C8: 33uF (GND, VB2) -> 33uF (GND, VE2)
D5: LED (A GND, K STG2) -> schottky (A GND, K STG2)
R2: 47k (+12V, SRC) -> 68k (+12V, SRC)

○ ○ ○ ○

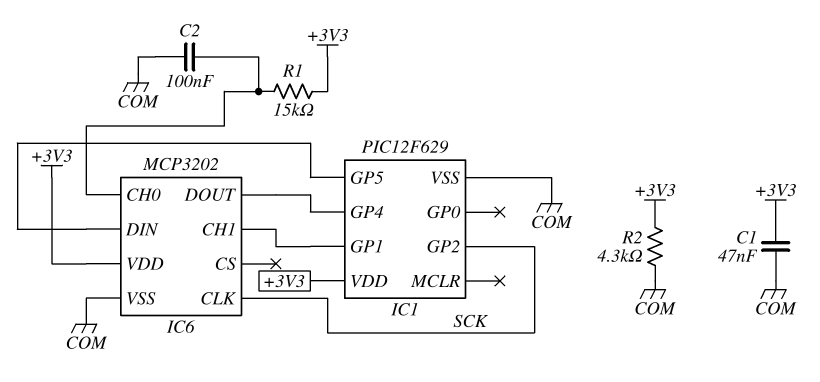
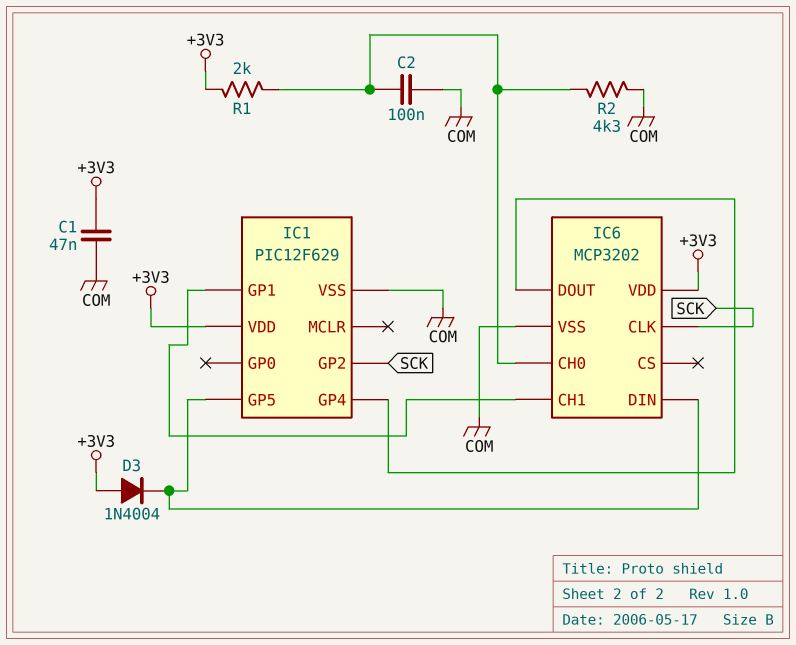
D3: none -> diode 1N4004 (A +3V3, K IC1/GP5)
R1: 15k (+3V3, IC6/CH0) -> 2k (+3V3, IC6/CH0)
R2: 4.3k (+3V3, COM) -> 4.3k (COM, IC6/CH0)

○ ○ ○ ○

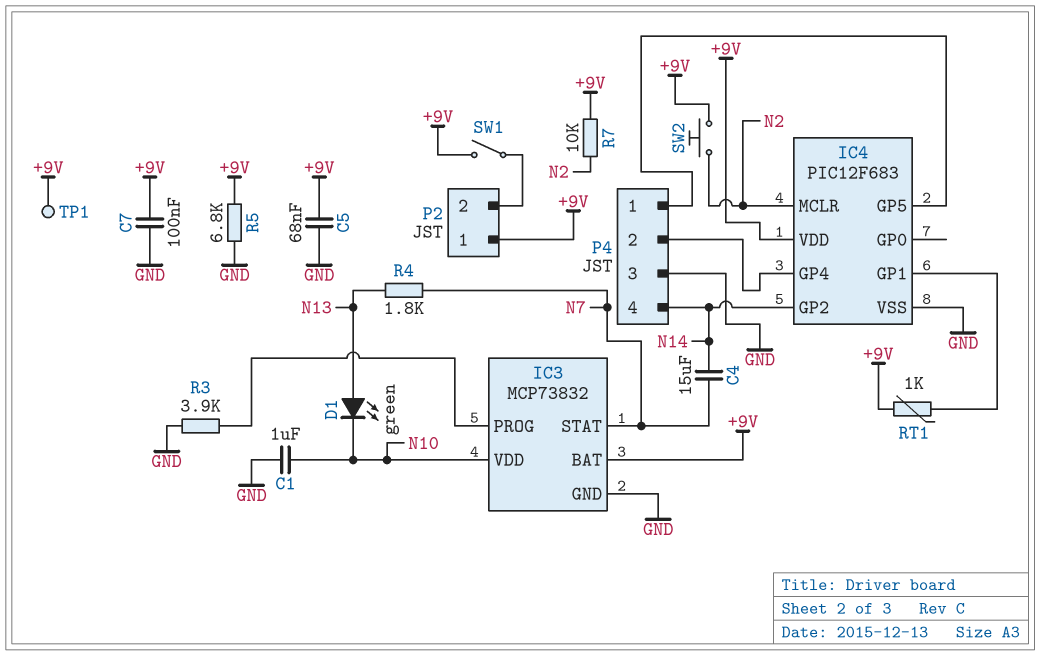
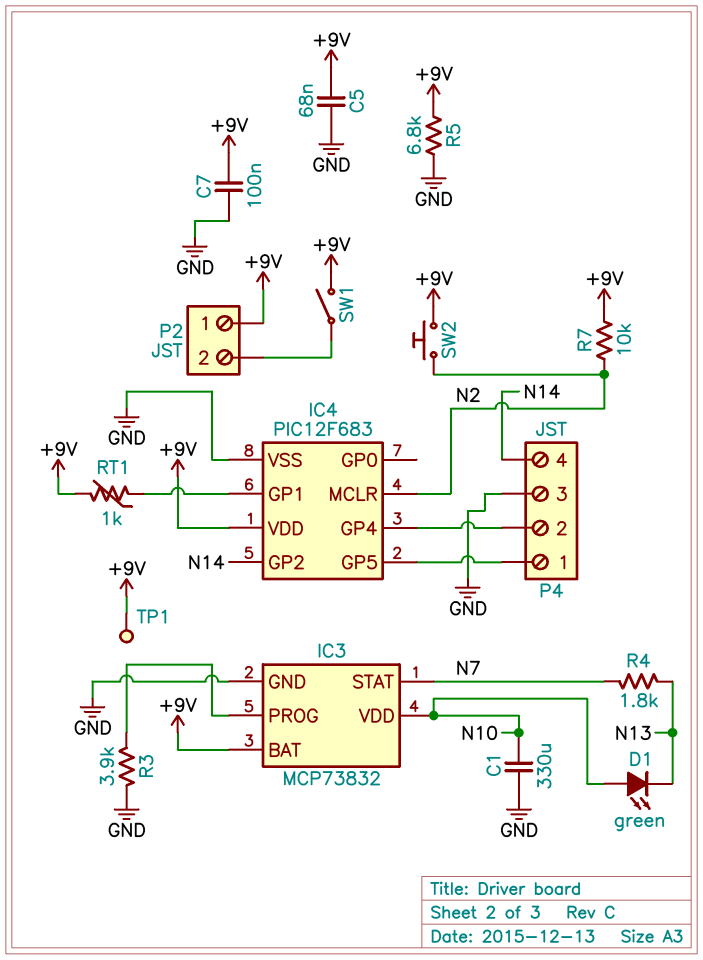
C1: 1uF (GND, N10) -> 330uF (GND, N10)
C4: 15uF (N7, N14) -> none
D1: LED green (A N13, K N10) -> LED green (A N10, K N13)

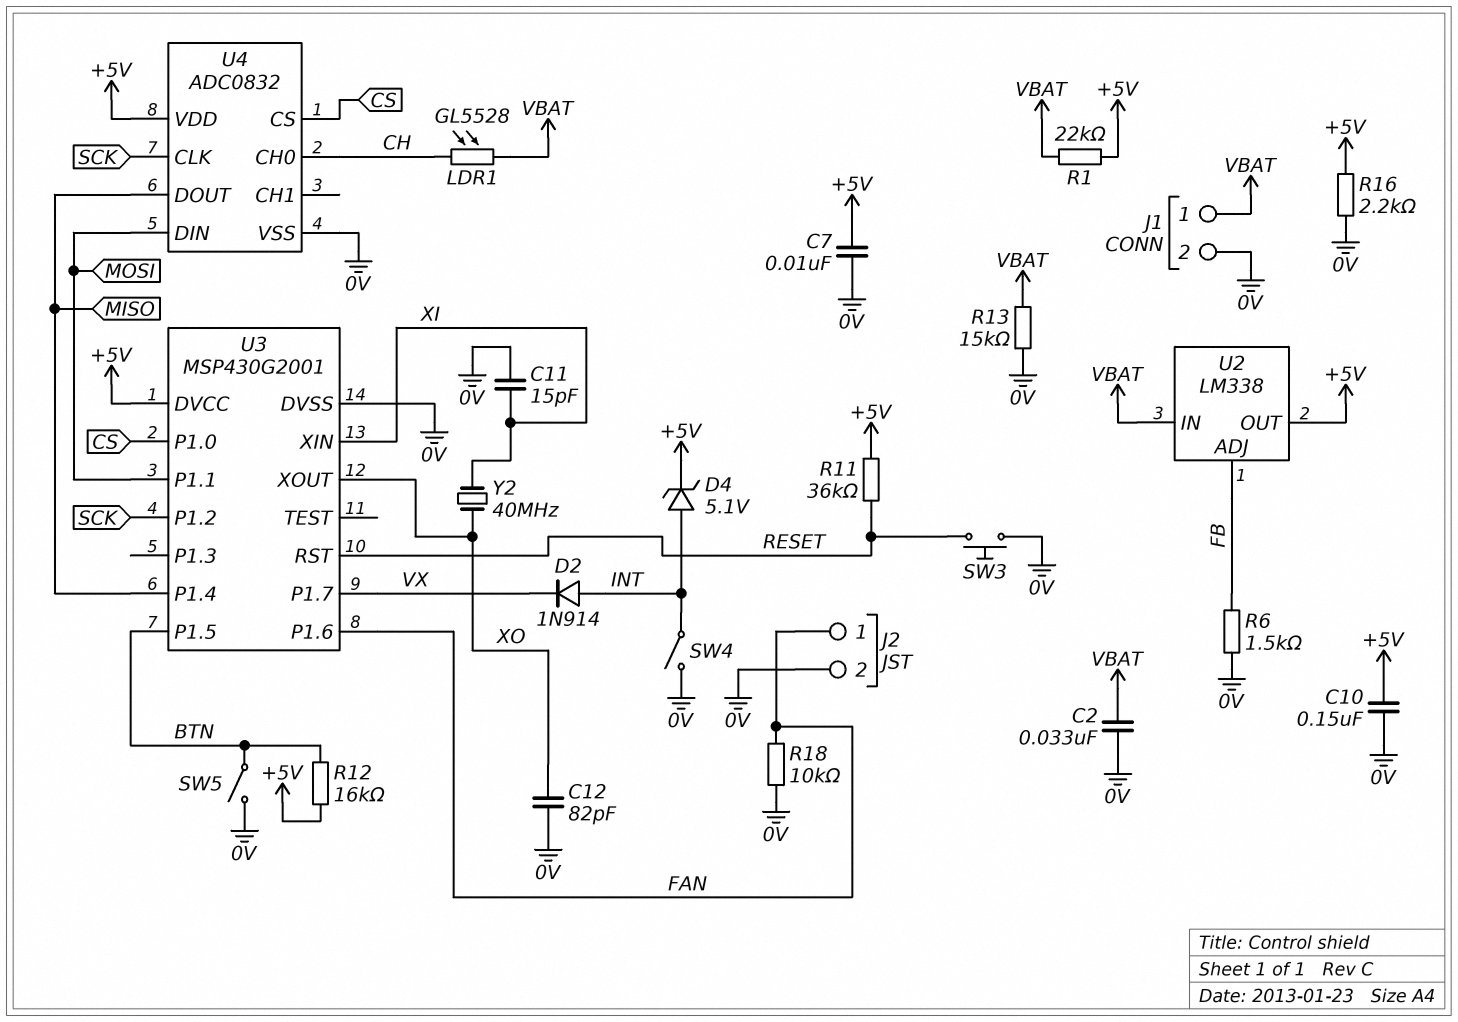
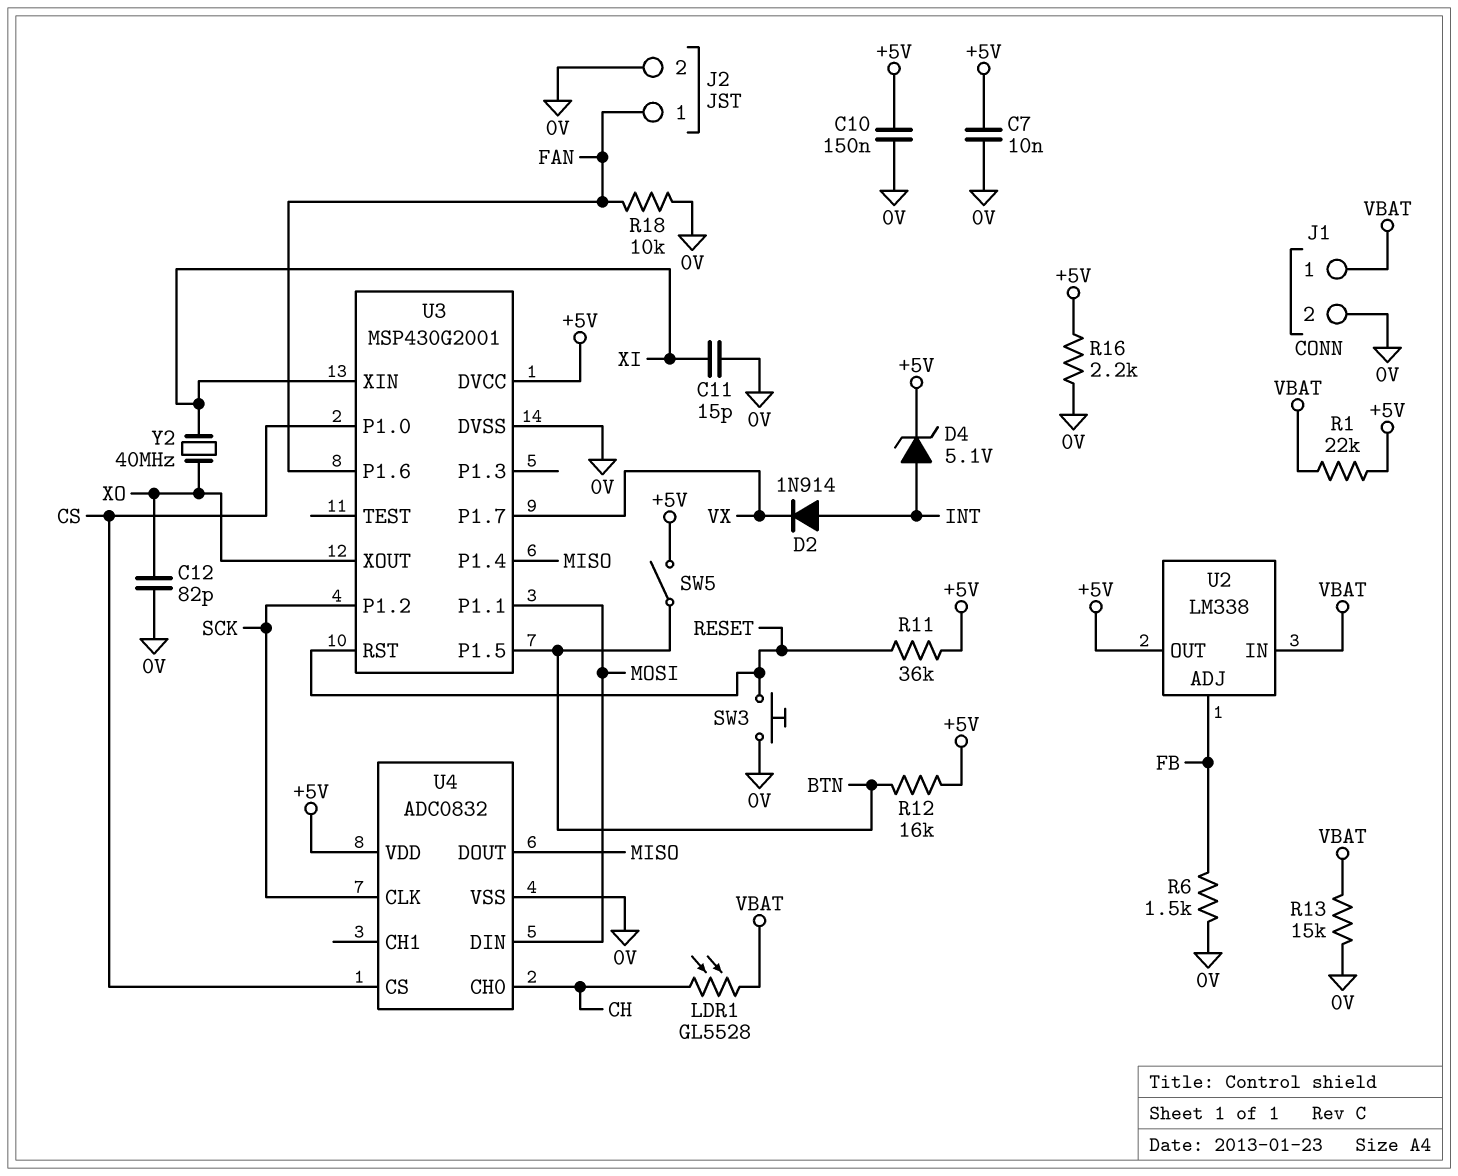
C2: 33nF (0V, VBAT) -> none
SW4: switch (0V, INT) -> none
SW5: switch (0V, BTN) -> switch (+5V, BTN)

○ ○ ○ ○

Range to copy from the listing above: the line with "C1: 1uF (GND, N10) -> 330uF (GND, N10)" through the line with "SW5: switch (0V, BTN) -> switch (+5V, BTN)". Transcribe it exactly and skip the pictures.

C1: 1uF (GND, N10) -> 330uF (GND, N10)
C4: 15uF (N7, N14) -> none
D1: LED green (A N13, K N10) -> LED green (A N10, K N13)

C2: 33nF (0V, VBAT) -> none
SW4: switch (0V, INT) -> none
SW5: switch (0V, BTN) -> switch (+5V, BTN)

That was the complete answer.